→ **Records to use**
◆ ◆ ◆ ◆ ◆

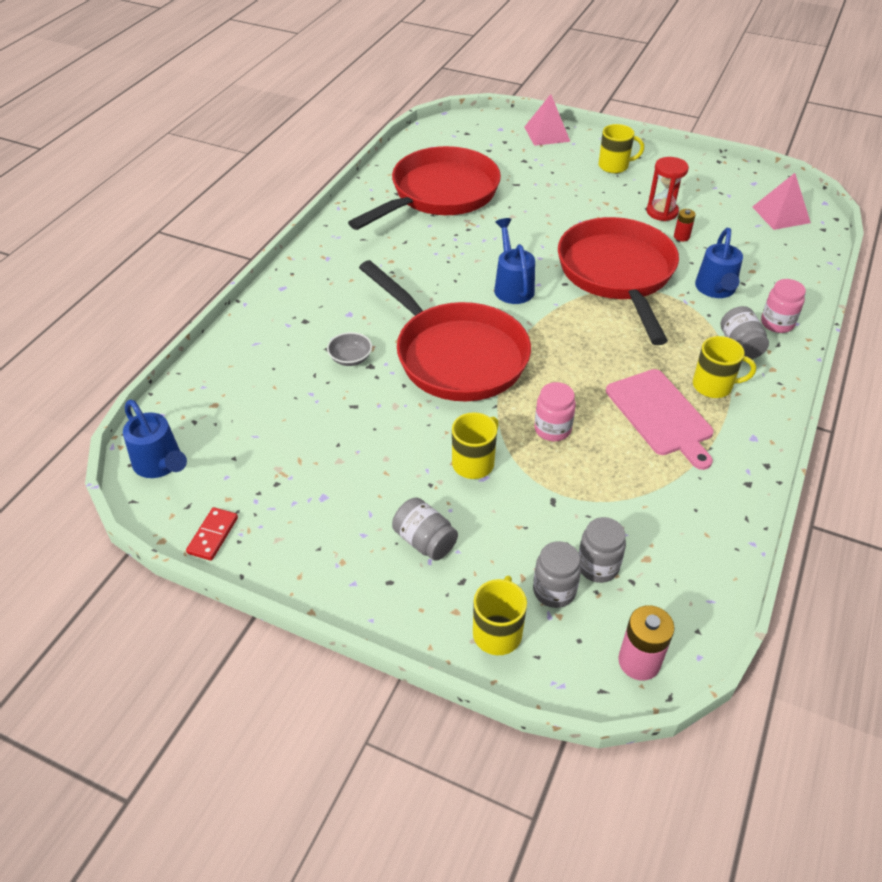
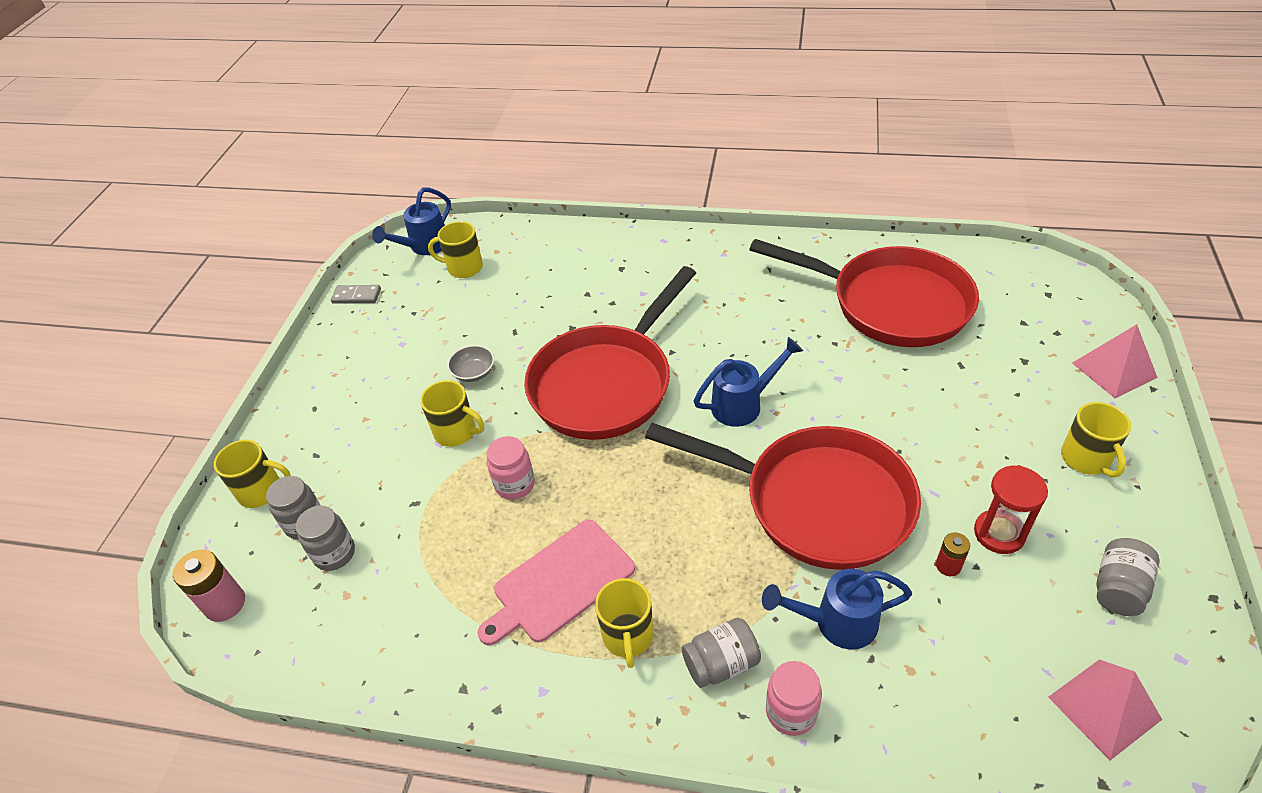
camera: 80 degrees right, 0 degrees up
(213, 535) = (356, 296): red domino -> grey domino
(225, 434) = (464, 267): none -> yellow mug
(350, 358) = (578, 312): grey bowl -> grey bowl (474, 372)
(425, 541) = (358, 419): grey jar -> grey jar (1118, 588)
(617, 274) = (816, 502): red pan -> red pan turned 45 degrees clockwise

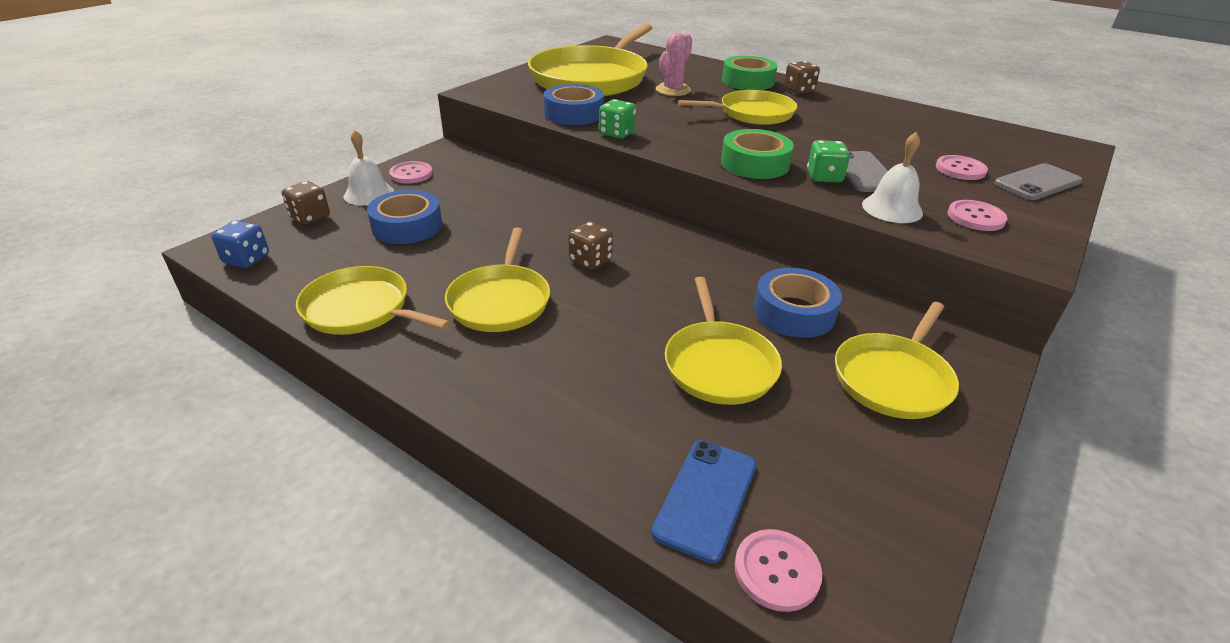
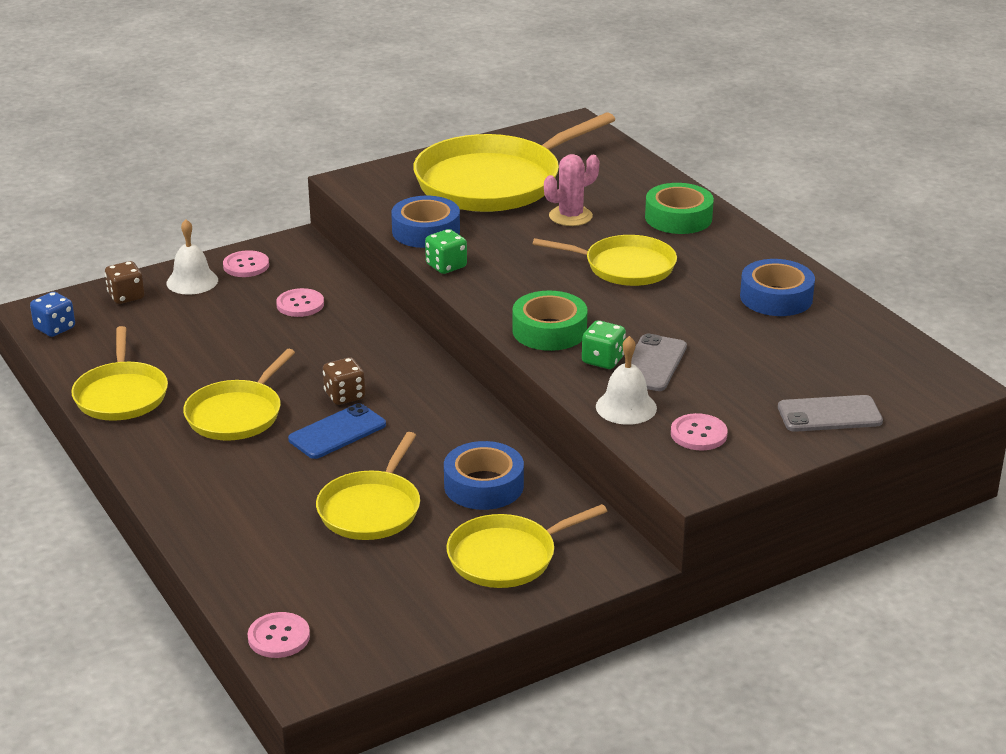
camera: 25 degrees right, 5 degrees down
(361, 309) = (121, 395): yellow pan -> yellow pan turned 150 degrees counterclockwise
(407, 226) = (205, 324): blue tape -> blue tape (776, 297)
(706, 498) = (272, 588): blue phone -> blue phone (337, 432)
(799, 90) = (725, 243): brown dice -> none
(960, 169) = (766, 382): pink button -> pink button (300, 304)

◆ ◆ ◆ ◆ ◆

→ **Exercise requirements**
Each entry above is to be duplicated exactly, and its pictures omitted.

→ **Your response**
camera: 80 degrees right, 0 degrees up
(213, 535) = (356, 296): red domino -> grey domino
(225, 434) = (464, 267): none -> yellow mug
(350, 358) = (578, 312): grey bowl -> grey bowl (474, 372)
(425, 541) = (358, 419): grey jar -> grey jar (1118, 588)
(617, 274) = (816, 502): red pan -> red pan turned 45 degrees clockwise

camera: 25 degrees right, 5 degrees down
(361, 309) = (121, 395): yellow pan -> yellow pan turned 150 degrees counterclockwise
(407, 226) = (205, 324): blue tape -> blue tape (776, 297)
(706, 498) = (272, 588): blue phone -> blue phone (337, 432)
(799, 90) = (725, 243): brown dice -> none
(960, 169) = (766, 382): pink button -> pink button (300, 304)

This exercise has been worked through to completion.